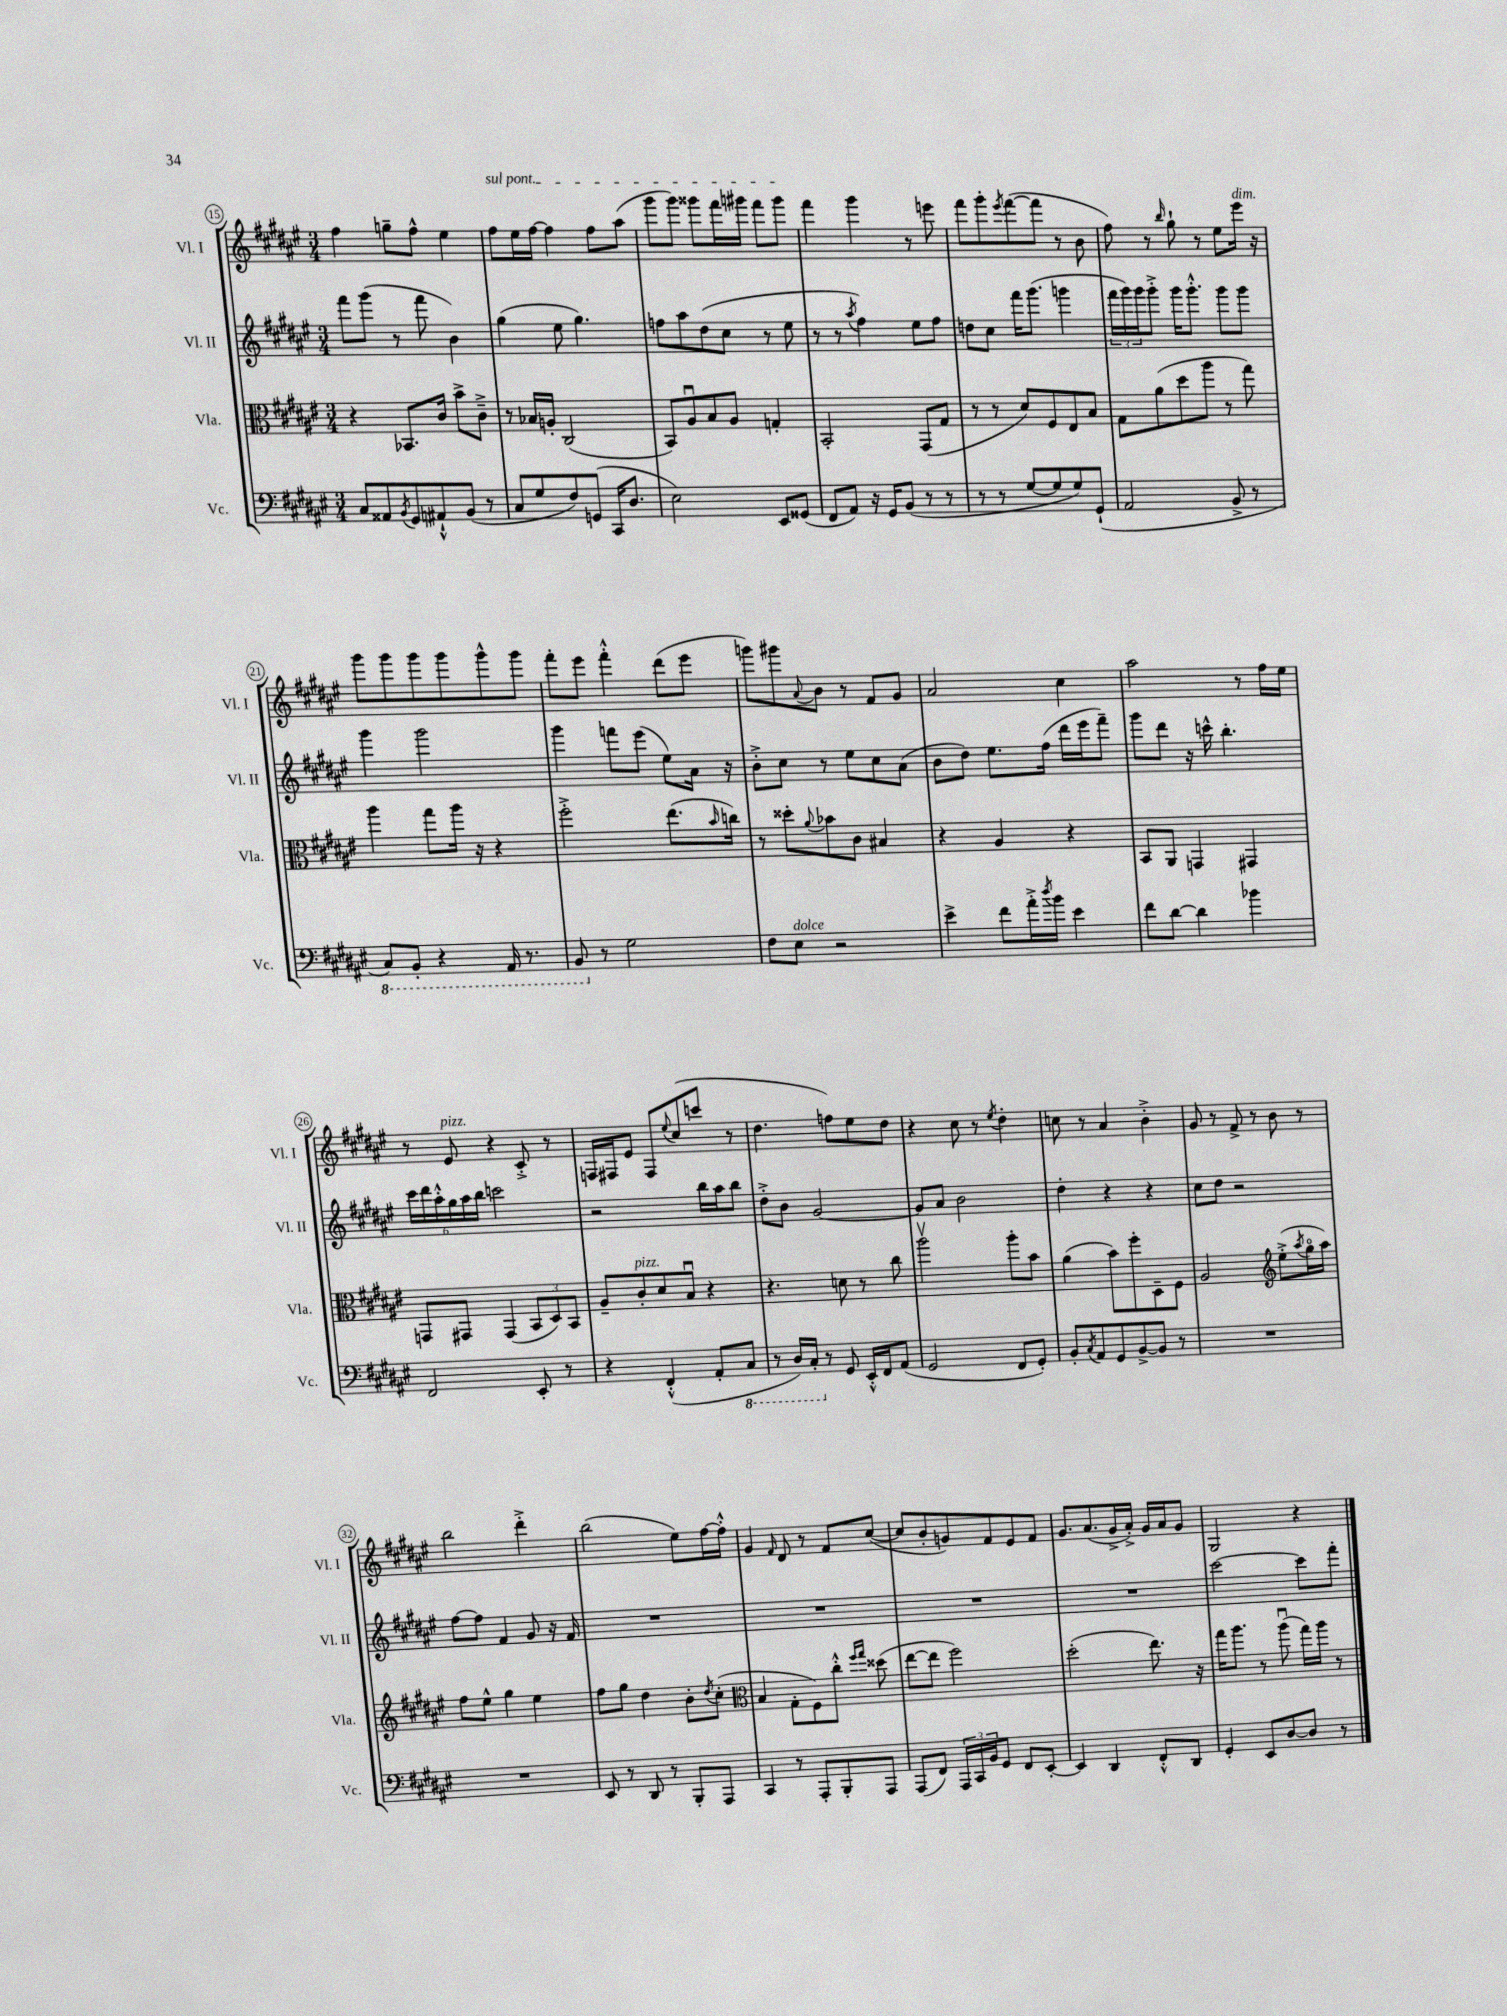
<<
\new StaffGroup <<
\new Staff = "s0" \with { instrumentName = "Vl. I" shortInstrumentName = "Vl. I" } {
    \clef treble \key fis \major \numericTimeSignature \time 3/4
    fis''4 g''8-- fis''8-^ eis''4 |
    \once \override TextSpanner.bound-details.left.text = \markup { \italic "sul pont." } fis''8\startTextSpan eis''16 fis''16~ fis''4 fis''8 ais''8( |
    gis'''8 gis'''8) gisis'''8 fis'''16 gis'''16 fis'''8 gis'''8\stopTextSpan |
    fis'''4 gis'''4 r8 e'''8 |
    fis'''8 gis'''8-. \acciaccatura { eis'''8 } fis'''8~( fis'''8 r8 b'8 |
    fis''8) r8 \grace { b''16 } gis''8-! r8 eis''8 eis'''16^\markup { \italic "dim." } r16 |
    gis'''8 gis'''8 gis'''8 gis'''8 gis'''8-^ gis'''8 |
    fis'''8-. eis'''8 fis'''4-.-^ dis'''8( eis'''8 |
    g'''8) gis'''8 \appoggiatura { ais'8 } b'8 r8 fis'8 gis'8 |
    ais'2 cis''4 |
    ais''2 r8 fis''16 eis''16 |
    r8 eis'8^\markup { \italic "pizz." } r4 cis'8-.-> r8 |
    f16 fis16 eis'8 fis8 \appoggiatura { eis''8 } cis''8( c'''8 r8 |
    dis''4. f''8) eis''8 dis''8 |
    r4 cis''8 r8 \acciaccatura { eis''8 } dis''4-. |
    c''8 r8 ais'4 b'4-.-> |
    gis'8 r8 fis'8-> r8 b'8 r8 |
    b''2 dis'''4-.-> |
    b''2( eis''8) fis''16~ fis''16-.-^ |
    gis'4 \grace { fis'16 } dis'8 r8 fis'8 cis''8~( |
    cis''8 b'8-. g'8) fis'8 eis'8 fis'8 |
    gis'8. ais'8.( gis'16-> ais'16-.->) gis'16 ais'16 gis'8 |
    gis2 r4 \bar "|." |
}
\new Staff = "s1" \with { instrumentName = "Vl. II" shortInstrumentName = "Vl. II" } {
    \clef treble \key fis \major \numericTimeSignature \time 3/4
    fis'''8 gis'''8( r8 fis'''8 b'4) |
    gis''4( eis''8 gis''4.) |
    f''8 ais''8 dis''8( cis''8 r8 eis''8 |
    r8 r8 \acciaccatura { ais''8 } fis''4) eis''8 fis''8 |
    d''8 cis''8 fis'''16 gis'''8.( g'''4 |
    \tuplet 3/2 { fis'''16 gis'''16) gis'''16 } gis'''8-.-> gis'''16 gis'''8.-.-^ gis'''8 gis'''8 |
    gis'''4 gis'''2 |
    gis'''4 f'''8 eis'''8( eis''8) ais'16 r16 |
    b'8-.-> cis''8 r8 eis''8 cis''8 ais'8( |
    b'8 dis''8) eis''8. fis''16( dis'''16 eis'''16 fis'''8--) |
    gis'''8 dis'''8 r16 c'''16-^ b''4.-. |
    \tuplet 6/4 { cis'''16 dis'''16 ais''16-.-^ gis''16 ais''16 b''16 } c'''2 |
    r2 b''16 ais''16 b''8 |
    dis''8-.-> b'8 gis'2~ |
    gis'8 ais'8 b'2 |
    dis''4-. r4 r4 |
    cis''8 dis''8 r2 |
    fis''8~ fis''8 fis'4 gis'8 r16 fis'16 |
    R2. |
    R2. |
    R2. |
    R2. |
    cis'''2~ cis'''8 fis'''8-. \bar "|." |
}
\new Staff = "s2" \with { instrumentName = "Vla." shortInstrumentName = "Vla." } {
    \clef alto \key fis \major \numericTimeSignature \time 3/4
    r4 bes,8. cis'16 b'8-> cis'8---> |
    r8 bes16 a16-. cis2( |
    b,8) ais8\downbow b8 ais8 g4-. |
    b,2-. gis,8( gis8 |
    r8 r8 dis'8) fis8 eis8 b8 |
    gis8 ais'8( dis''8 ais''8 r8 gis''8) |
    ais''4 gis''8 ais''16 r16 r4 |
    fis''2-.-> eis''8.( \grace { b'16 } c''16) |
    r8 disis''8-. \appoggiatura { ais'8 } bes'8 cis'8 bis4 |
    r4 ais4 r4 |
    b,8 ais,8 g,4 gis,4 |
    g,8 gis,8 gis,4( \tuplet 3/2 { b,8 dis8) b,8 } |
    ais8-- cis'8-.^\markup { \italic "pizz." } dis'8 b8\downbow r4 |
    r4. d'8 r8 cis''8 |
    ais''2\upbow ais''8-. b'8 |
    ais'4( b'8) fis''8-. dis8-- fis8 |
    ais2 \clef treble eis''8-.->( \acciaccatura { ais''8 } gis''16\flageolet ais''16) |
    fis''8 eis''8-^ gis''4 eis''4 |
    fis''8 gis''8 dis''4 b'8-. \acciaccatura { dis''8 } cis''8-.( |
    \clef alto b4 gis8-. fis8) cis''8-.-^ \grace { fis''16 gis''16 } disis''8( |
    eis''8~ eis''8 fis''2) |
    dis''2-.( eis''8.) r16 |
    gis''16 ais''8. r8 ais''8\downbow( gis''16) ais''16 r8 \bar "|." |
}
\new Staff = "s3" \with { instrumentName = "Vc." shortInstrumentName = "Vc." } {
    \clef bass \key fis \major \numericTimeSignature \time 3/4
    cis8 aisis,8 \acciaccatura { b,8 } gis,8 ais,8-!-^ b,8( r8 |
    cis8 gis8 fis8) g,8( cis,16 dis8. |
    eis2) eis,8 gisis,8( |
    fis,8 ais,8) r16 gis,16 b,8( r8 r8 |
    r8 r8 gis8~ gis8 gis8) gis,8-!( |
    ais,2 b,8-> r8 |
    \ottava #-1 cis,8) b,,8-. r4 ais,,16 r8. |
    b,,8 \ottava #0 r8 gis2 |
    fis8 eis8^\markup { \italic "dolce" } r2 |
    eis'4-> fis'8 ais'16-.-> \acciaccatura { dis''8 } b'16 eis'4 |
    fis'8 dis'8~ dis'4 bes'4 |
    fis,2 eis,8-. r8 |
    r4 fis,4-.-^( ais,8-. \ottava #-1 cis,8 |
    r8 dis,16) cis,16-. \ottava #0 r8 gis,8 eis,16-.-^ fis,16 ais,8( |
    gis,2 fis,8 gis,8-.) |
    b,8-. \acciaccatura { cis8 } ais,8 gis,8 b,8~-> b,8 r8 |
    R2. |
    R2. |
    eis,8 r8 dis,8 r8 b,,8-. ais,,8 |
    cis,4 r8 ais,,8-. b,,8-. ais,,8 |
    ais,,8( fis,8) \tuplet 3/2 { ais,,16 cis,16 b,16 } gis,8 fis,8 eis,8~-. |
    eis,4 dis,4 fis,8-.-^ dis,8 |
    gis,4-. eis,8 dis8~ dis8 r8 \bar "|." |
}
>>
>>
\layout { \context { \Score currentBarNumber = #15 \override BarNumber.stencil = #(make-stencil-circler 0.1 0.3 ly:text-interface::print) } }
+--
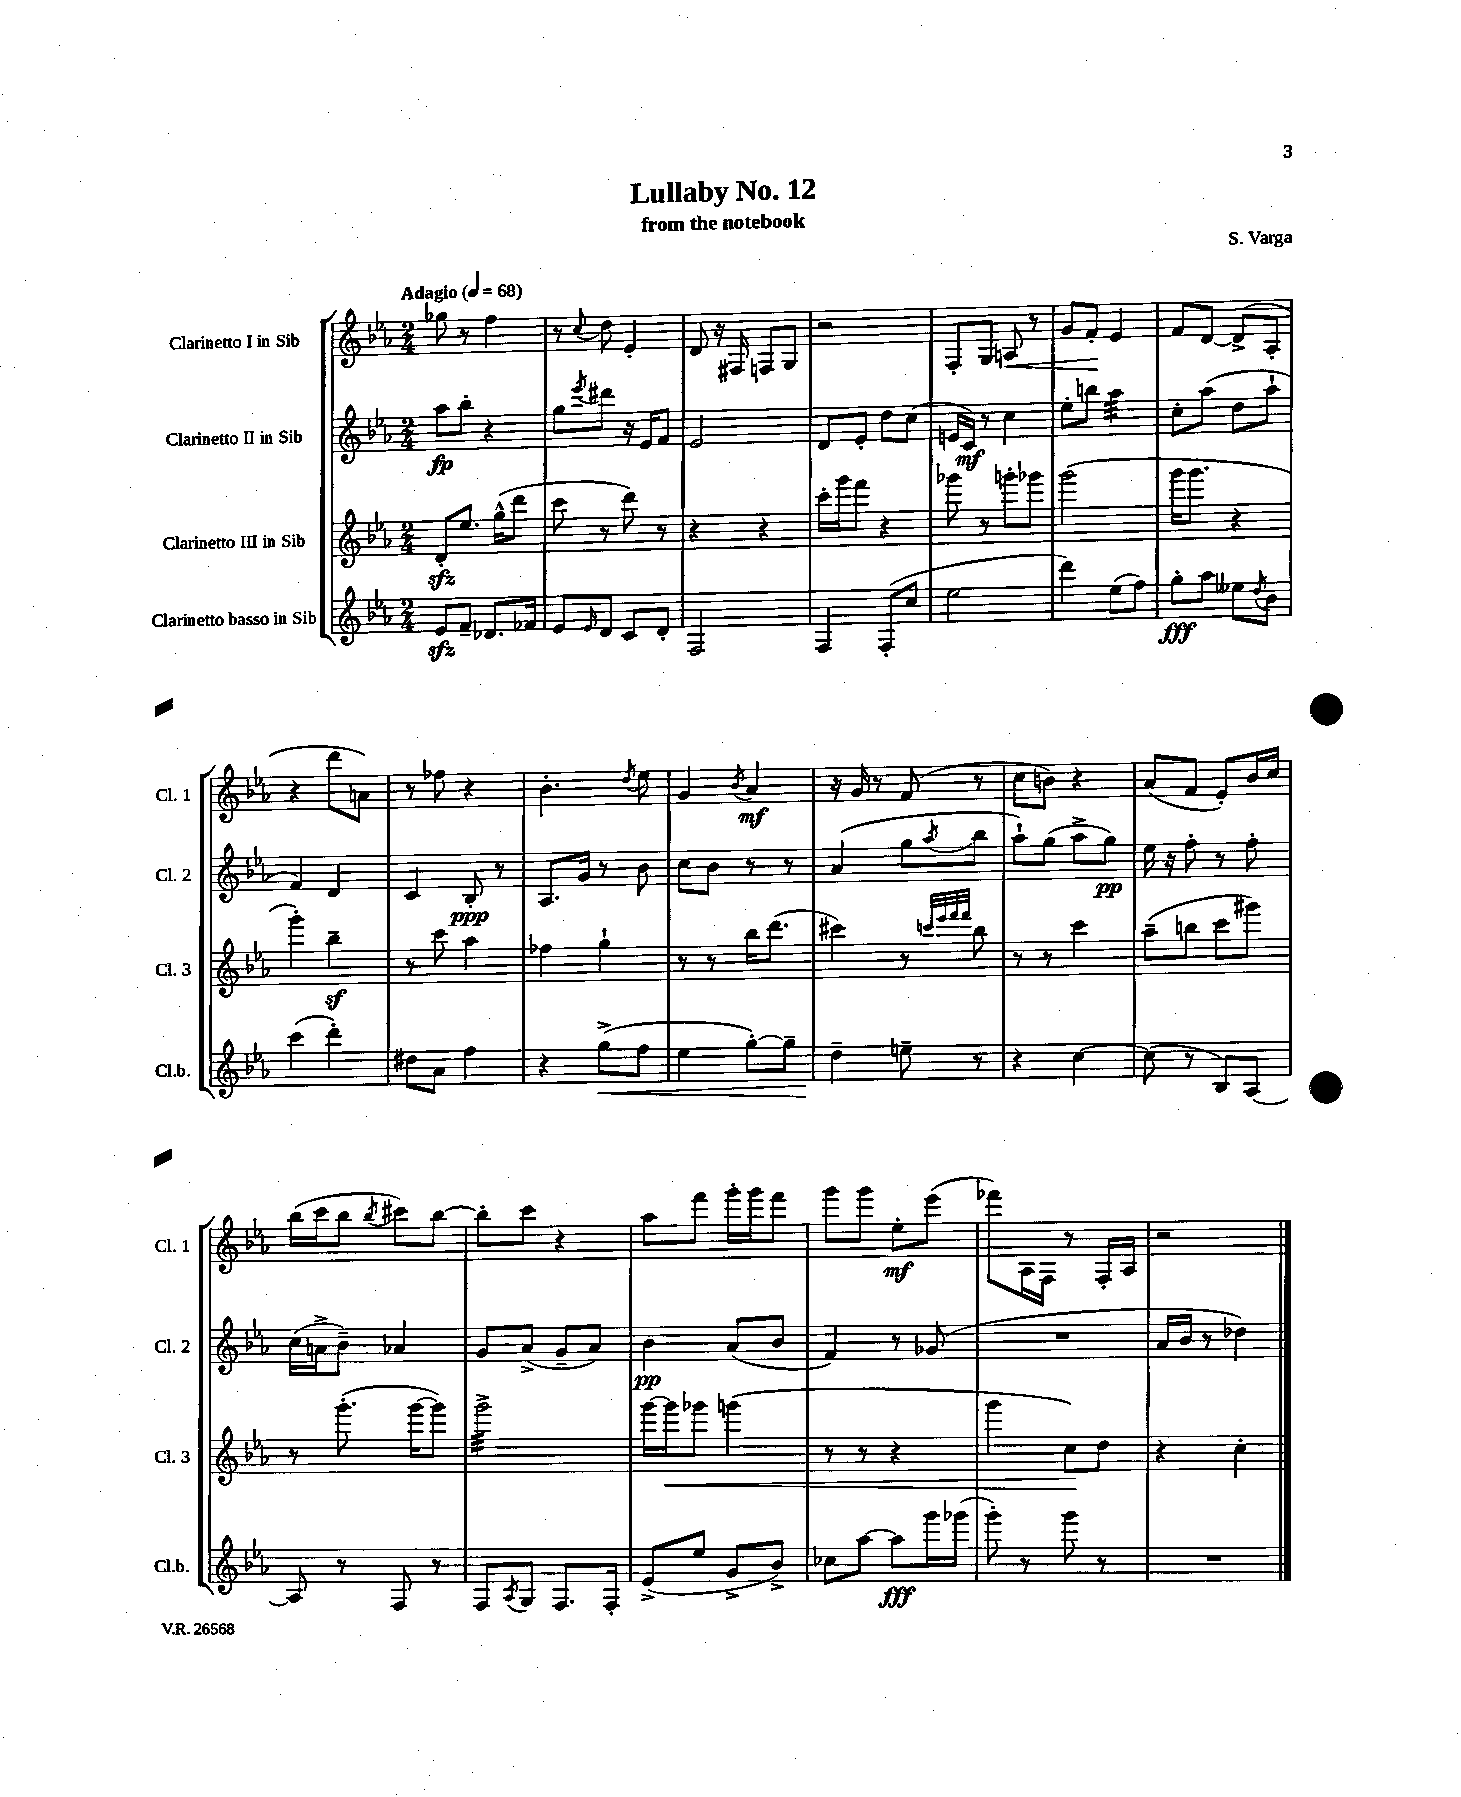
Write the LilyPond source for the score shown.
+--
### Stated task
Tally the lines in the records that contain the string "downbow", matching case exactly. How many are there? Reply with the number only.

### Answer in full
3